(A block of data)
#####

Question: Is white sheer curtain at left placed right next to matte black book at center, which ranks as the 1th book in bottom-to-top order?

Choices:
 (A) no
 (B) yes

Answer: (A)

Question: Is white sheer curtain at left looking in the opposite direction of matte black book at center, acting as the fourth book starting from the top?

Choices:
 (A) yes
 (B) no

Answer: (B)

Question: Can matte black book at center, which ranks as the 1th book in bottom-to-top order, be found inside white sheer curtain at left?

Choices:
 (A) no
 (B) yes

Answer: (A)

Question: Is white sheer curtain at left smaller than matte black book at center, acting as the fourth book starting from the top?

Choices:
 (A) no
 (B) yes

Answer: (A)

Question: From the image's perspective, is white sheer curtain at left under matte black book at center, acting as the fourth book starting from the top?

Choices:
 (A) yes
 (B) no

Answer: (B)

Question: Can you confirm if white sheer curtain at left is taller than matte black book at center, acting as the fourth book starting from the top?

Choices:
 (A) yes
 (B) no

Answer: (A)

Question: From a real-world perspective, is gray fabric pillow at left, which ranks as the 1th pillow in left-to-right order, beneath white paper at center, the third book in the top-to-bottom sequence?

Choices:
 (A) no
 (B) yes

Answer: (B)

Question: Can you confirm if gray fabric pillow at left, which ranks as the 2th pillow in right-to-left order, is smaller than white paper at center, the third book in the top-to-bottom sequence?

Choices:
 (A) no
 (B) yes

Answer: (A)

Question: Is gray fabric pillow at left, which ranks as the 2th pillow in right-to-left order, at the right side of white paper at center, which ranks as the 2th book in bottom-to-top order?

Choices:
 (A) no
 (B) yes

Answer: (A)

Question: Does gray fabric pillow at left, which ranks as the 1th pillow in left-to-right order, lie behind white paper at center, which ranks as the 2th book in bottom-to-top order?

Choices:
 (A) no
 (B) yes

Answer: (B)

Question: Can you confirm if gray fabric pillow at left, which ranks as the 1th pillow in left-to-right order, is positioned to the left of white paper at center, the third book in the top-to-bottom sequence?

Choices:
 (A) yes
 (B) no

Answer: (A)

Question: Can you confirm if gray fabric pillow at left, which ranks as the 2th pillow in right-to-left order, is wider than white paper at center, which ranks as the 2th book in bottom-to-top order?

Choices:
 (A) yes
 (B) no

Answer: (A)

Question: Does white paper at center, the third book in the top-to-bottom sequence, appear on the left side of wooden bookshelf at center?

#####

## Prompt
Rewrite the listing with every "white sheer curtain" swapped for "white lace curtain", leaving everything else as it is.

## Solution to this exercise
Question: Is white lace curtain at left placed right next to matte black book at center, which ranks as the 1th book in bottom-to-top order?

Choices:
 (A) no
 (B) yes

Answer: (A)

Question: Is white lace curtain at left looking in the opposite direction of matte black book at center, acting as the fourth book starting from the top?

Choices:
 (A) yes
 (B) no

Answer: (B)

Question: Can matte black book at center, which ranks as the 1th book in bottom-to-top order, be found inside white lace curtain at left?

Choices:
 (A) no
 (B) yes

Answer: (A)

Question: Is white lace curtain at left smaller than matte black book at center, acting as the fourth book starting from the top?

Choices:
 (A) no
 (B) yes

Answer: (A)

Question: From the image's perspective, is white lace curtain at left under matte black book at center, acting as the fourth book starting from the top?

Choices:
 (A) yes
 (B) no

Answer: (B)

Question: Can you confirm if white lace curtain at left is taller than matte black book at center, acting as the fourth book starting from the top?

Choices:
 (A) yes
 (B) no

Answer: (A)

Question: From a real-world perspective, is gray fabric pillow at left, which ranks as the 1th pillow in left-to-right order, beneath white paper at center, the third book in the top-to-bottom sequence?

Choices:
 (A) no
 (B) yes

Answer: (B)

Question: Can you confirm if gray fabric pillow at left, which ranks as the 2th pillow in right-to-left order, is smaller than white paper at center, the third book in the top-to-bottom sequence?

Choices:
 (A) no
 (B) yes

Answer: (A)

Question: Is gray fabric pillow at left, which ranks as the 2th pillow in right-to-left order, at the right side of white paper at center, which ranks as the 2th book in bottom-to-top order?

Choices:
 (A) no
 (B) yes

Answer: (A)

Question: Does gray fabric pillow at left, which ranks as the 1th pillow in left-to-right order, lie behind white paper at center, which ranks as the 2th book in bottom-to-top order?

Choices:
 (A) no
 (B) yes

Answer: (B)

Question: Can you confirm if gray fabric pillow at left, which ranks as the 1th pillow in left-to-right order, is positioned to the left of white paper at center, the third book in the top-to-bottom sequence?

Choices:
 (A) yes
 (B) no

Answer: (A)

Question: Can you confirm if gray fabric pillow at left, which ranks as the 2th pillow in right-to-left order, is wider than white paper at center, which ranks as the 2th book in bottom-to-top order?

Choices:
 (A) yes
 (B) no

Answer: (A)

Question: Does white paper at center, the third book in the top-to-bottom sequence, appear on the left side of wooden bookshelf at center?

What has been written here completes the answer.